[Dataset entries]
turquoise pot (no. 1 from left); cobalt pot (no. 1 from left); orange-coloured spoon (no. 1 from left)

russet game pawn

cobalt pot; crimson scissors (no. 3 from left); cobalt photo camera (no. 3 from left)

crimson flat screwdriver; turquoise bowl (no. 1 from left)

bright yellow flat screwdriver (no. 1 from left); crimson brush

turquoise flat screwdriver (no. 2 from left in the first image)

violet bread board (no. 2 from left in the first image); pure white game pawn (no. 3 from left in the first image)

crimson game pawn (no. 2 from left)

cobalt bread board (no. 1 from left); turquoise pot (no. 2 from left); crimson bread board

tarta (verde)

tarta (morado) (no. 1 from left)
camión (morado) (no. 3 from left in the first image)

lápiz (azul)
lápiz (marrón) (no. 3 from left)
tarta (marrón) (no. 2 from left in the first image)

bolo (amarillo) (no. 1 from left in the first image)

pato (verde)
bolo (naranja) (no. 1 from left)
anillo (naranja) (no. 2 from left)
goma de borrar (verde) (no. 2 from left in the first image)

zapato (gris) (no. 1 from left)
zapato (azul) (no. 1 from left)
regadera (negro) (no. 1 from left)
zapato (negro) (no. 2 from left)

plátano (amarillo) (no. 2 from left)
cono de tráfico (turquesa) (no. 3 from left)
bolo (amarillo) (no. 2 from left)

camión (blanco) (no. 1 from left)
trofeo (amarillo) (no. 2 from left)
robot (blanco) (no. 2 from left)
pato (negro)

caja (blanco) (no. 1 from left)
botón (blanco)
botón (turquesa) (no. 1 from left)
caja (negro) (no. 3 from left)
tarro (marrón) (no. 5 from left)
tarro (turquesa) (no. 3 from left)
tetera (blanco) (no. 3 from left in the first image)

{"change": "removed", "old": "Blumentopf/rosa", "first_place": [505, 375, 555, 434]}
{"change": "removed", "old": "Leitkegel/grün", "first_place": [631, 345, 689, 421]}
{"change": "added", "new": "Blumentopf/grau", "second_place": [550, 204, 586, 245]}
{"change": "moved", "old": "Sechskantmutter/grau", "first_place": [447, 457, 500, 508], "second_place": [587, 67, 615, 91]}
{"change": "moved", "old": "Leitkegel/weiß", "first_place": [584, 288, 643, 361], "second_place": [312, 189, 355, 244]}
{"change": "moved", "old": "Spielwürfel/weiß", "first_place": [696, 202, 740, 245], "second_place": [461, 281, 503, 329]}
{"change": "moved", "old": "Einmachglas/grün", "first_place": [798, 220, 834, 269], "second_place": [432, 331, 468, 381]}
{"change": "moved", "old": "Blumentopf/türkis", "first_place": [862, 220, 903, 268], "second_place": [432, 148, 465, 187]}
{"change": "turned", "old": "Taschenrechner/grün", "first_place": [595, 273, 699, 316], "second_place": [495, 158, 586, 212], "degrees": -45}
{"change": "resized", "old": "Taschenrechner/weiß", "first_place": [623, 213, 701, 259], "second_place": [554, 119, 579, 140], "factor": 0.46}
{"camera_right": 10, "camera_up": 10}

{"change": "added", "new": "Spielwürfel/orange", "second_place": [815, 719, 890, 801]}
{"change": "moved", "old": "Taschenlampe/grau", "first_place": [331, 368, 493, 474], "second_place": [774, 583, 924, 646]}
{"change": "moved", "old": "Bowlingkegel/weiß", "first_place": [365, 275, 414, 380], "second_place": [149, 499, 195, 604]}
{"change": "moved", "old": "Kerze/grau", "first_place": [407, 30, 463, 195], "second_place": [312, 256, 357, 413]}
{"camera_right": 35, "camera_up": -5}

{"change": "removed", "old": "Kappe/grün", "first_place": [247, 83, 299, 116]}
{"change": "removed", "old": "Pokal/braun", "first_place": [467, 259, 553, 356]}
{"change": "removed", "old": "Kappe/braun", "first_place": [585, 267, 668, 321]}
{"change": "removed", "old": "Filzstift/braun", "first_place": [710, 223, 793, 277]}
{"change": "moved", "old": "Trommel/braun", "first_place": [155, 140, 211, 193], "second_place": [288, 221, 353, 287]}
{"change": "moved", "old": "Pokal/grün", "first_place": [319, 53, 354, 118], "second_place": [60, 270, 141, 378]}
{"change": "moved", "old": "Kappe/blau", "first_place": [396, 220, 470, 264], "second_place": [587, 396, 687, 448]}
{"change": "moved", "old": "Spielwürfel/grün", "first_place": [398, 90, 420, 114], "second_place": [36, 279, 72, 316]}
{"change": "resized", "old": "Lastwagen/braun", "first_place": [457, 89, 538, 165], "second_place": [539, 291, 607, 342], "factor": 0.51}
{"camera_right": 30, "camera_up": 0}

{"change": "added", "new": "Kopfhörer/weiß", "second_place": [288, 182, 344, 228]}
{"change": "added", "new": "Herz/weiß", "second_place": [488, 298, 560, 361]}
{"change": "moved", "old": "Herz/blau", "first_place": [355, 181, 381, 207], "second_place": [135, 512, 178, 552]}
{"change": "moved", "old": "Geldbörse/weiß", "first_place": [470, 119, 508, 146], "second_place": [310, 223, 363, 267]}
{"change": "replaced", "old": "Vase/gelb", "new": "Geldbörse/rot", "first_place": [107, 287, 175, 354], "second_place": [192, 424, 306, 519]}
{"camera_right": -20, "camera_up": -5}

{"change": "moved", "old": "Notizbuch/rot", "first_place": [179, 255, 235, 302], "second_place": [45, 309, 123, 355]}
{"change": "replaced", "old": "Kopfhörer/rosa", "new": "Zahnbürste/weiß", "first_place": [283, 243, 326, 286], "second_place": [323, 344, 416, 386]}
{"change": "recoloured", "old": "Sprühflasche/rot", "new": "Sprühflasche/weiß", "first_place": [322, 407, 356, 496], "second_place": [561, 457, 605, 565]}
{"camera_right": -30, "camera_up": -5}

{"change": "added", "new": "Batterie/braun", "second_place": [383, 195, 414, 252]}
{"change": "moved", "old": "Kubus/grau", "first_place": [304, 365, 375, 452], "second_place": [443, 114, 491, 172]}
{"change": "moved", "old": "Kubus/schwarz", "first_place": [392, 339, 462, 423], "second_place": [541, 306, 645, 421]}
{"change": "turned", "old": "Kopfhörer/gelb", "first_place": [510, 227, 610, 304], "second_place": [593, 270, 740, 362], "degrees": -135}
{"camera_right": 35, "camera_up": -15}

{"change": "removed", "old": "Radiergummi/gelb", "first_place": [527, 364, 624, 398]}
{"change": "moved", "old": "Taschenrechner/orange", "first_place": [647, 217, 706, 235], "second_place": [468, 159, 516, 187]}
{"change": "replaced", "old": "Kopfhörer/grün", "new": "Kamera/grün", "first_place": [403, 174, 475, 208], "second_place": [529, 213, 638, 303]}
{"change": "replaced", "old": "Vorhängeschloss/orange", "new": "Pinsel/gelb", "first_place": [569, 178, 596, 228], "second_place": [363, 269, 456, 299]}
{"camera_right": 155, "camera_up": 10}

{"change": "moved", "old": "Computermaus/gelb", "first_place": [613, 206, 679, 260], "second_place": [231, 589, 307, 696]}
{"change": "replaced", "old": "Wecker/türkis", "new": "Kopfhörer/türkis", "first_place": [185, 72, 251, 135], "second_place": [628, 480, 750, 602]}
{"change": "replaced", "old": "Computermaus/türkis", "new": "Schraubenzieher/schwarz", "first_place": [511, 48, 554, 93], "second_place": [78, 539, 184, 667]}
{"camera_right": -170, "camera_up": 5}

[About this task] Read the listing line by line, and copy each line in which the word "Leitkegel" is found.

[Answer box]
{"change": "removed", "old": "Leitkegel/grün", "first_place": [631, 345, 689, 421]}
{"change": "moved", "old": "Leitkegel/weiß", "first_place": [584, 288, 643, 361], "second_place": [312, 189, 355, 244]}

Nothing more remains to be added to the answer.